== Records supplied ==
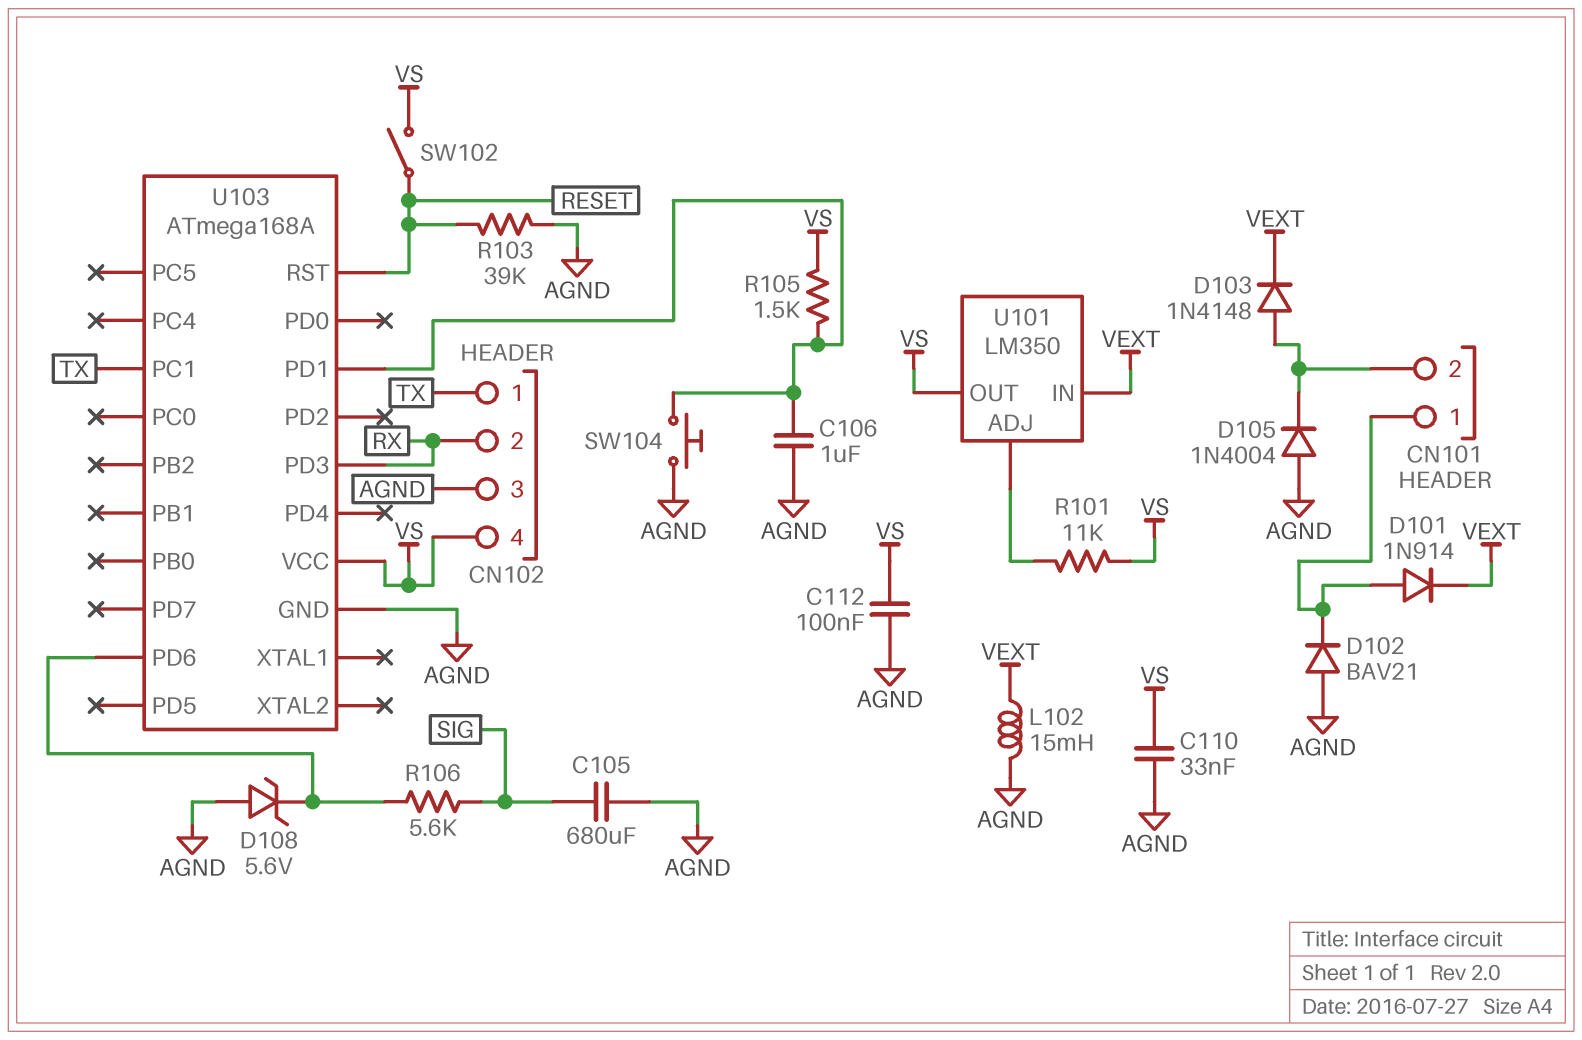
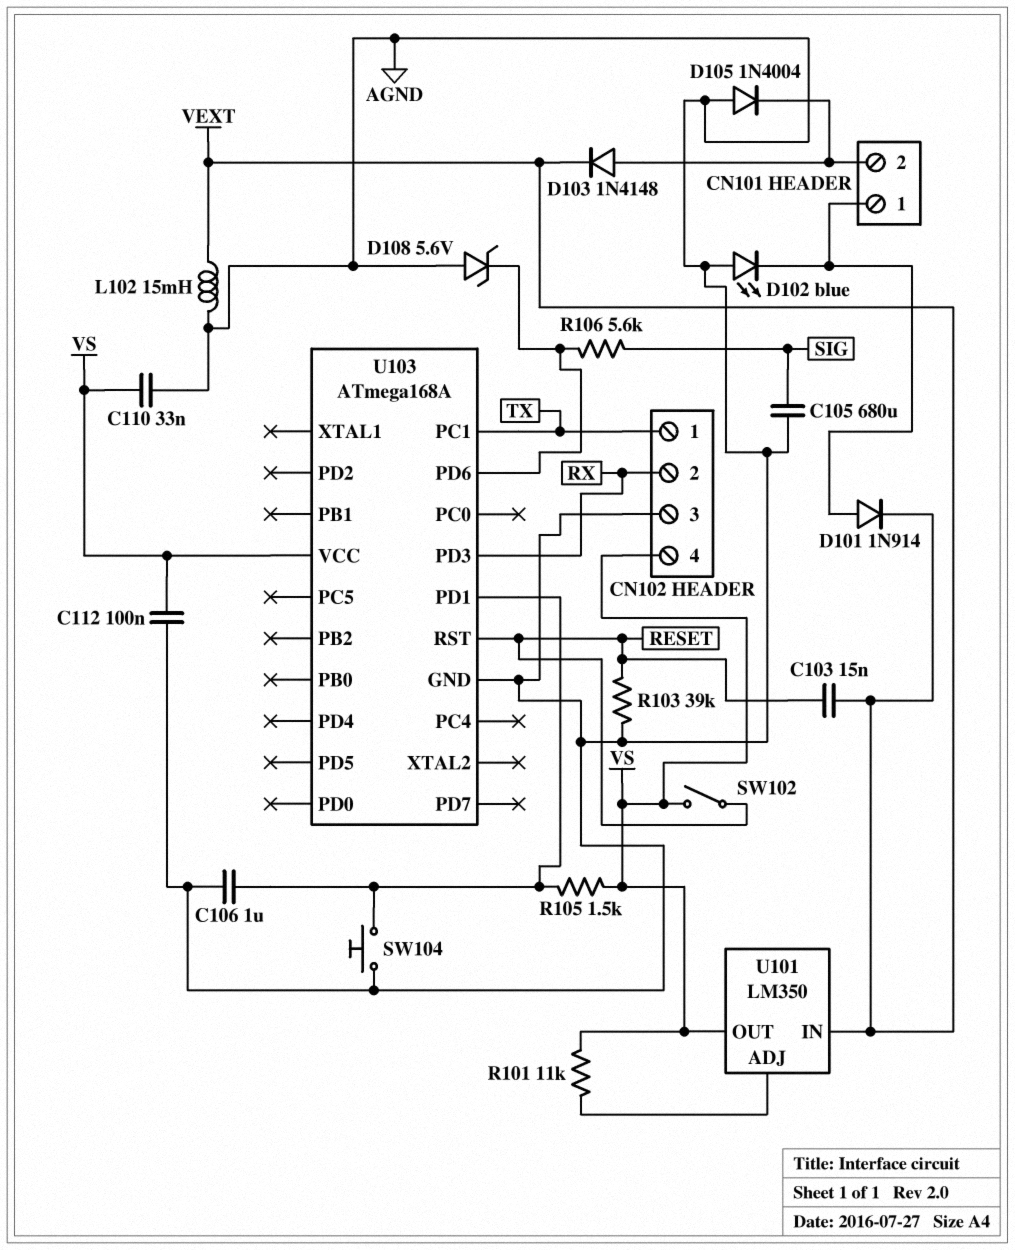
C103: none -> 15nF (RESET, VEXT)
D102: diode BAV21 (A AGND, K CN101/1) -> LED blue (A AGND, K CN101/1)

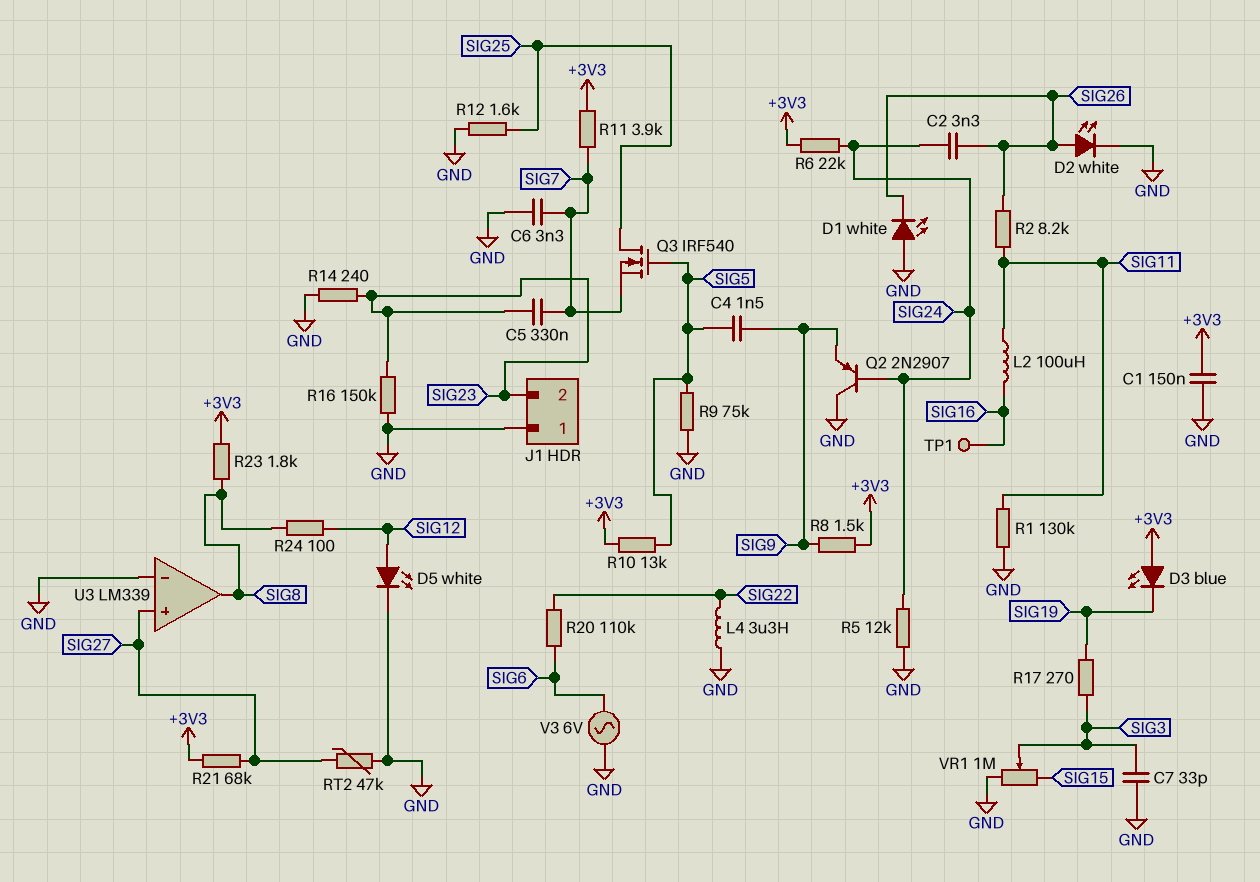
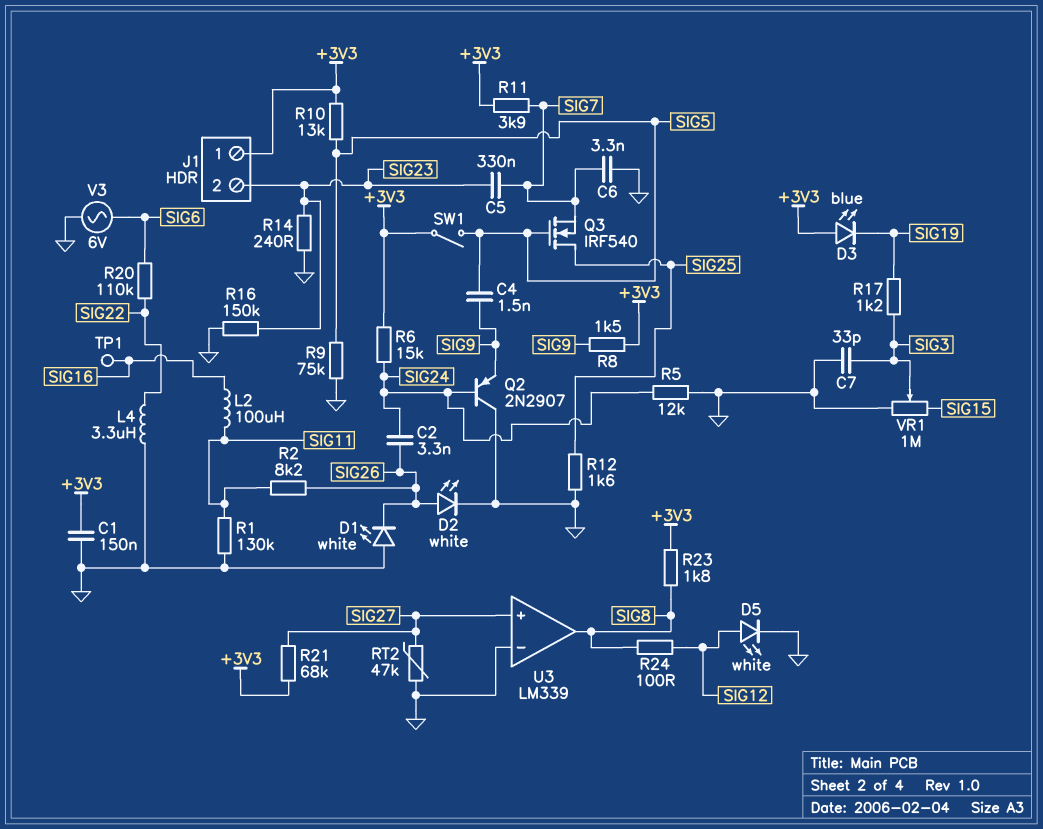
J1 pin 1: GND -> +3V3
R6: 22k (+3V3, SIG24) -> 15k (+3V3, SIG24)
R17: 270 (SIG3, SIG19) -> 1.2k (SIG3, SIG19)
SW1: none -> switch (+3V3, SIG5)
===
Problem details: Each record above should be returned unchanged, except that the pictures are dropped.

Reply:
C103: none -> 15nF (RESET, VEXT)
D102: diode BAV21 (A AGND, K CN101/1) -> LED blue (A AGND, K CN101/1)

J1 pin 1: GND -> +3V3
R6: 22k (+3V3, SIG24) -> 15k (+3V3, SIG24)
R17: 270 (SIG3, SIG19) -> 1.2k (SIG3, SIG19)
SW1: none -> switch (+3V3, SIG5)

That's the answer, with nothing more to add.